'''

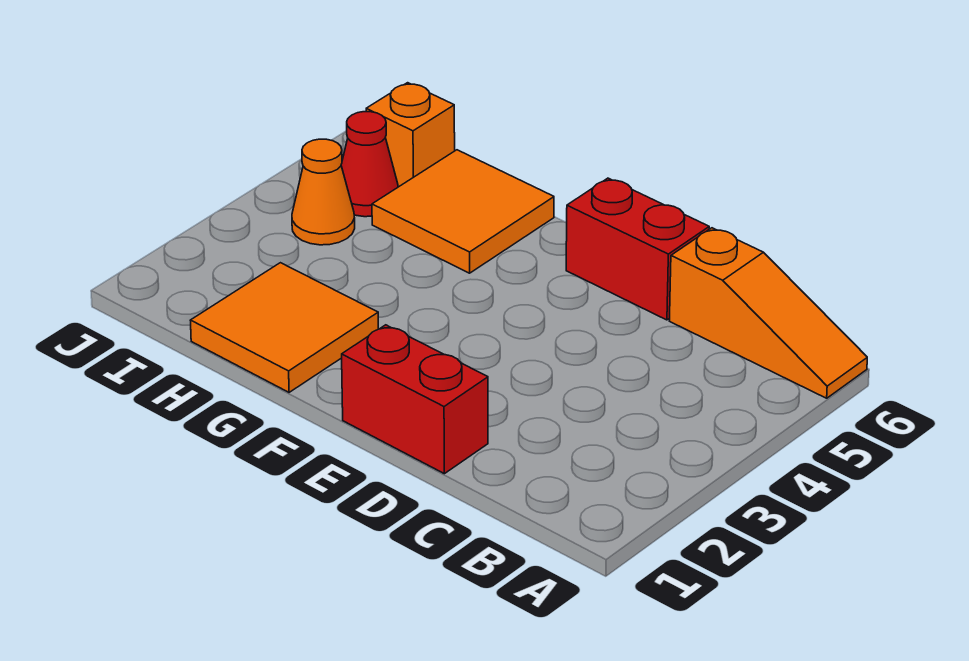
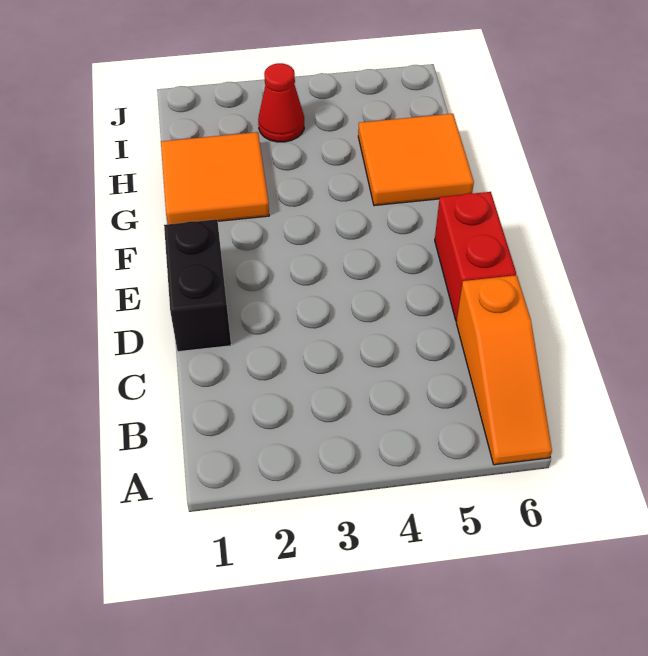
red brick D1:E1 level 1 -> black brick D1:E1 level 1
orange cone I4 level 1 -> none
red cone I5 level 1 -> red cone I3 level 1
orange brick I6 level 1 -> none

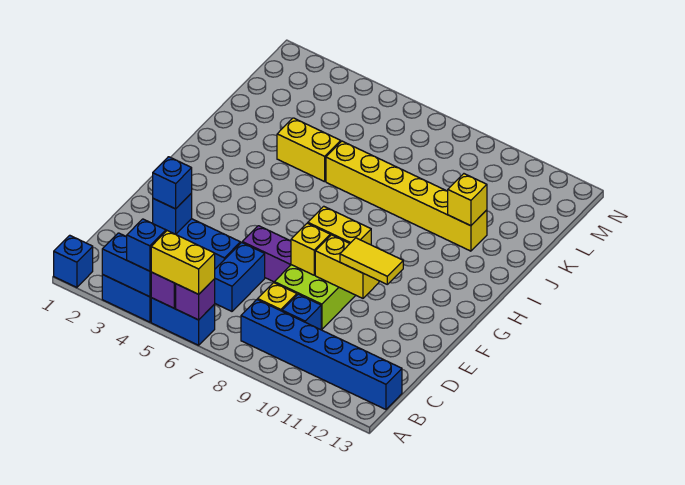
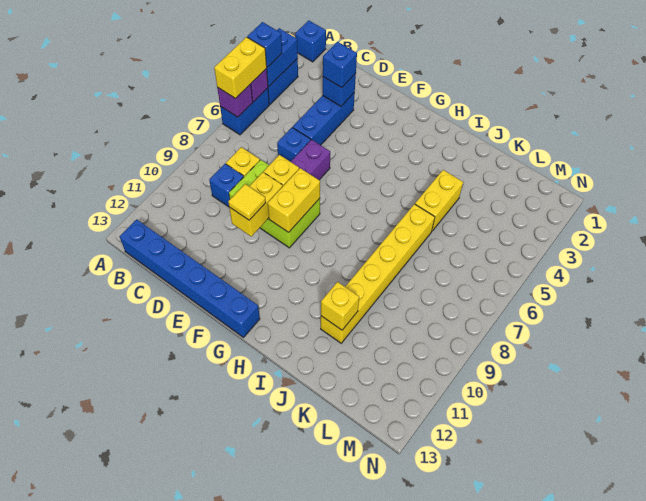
blue brick B8:B13 level 1 -> blue brick B13:G13 level 1
blue brick C6:D6 level 1 -> blue brick D6 level 1
yellow tile E10:E11 level 3 -> yellow tile E10 level 3

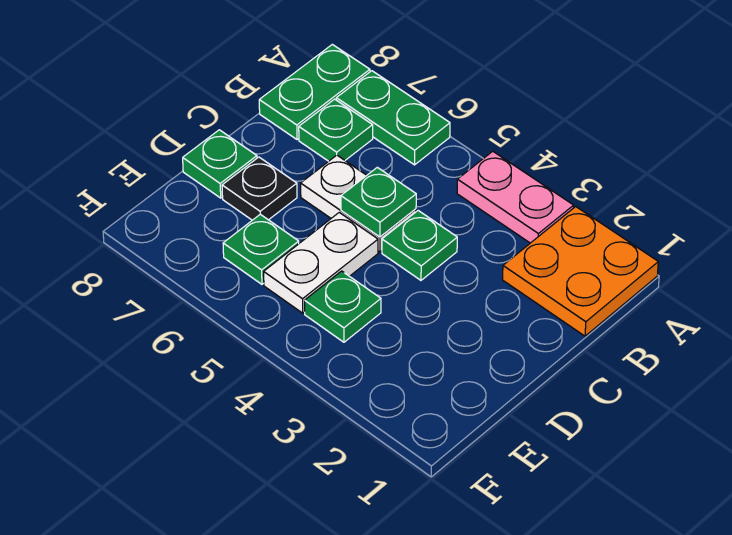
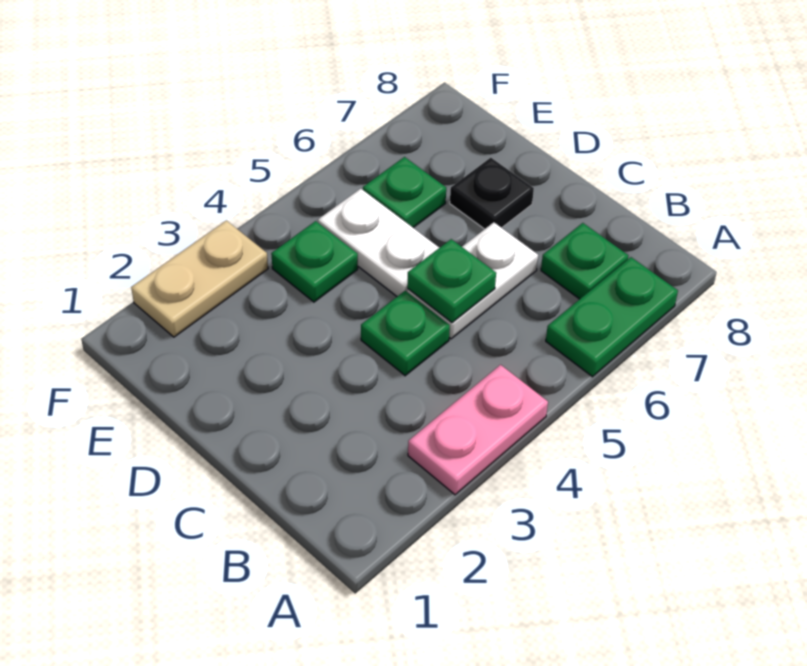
orange plate A1:B2 level 1 -> none
green plate A8:B8 level 1 -> none
green plate D8 level 1 -> none
none -> tan plate F2:F3 level 1

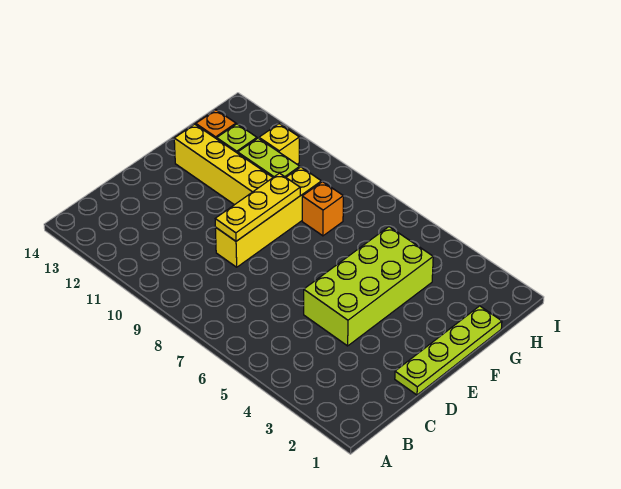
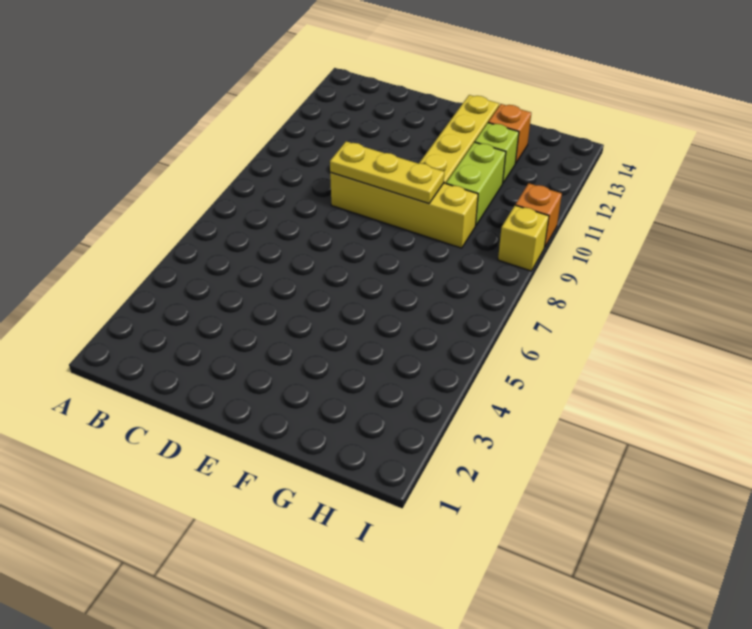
lime plate D1:G1 level 1 -> none
lime brick D4:G5 level 1 -> none
orange brick G8 level 1 -> orange brick I10 level 1
yellow brick H11 level 1 -> yellow brick I9 level 1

'''

[EXERCISE]: The listing above needs to be output again exactly. Don't include the pictures.

[OUTPUT OF THE TASK]:
red brick D1:E1 level 1 -> black brick D1:E1 level 1
orange cone I4 level 1 -> none
red cone I5 level 1 -> red cone I3 level 1
orange brick I6 level 1 -> none

blue brick B8:B13 level 1 -> blue brick B13:G13 level 1
blue brick C6:D6 level 1 -> blue brick D6 level 1
yellow tile E10:E11 level 3 -> yellow tile E10 level 3

orange plate A1:B2 level 1 -> none
green plate A8:B8 level 1 -> none
green plate D8 level 1 -> none
none -> tan plate F2:F3 level 1

lime plate D1:G1 level 1 -> none
lime brick D4:G5 level 1 -> none
orange brick G8 level 1 -> orange brick I10 level 1
yellow brick H11 level 1 -> yellow brick I9 level 1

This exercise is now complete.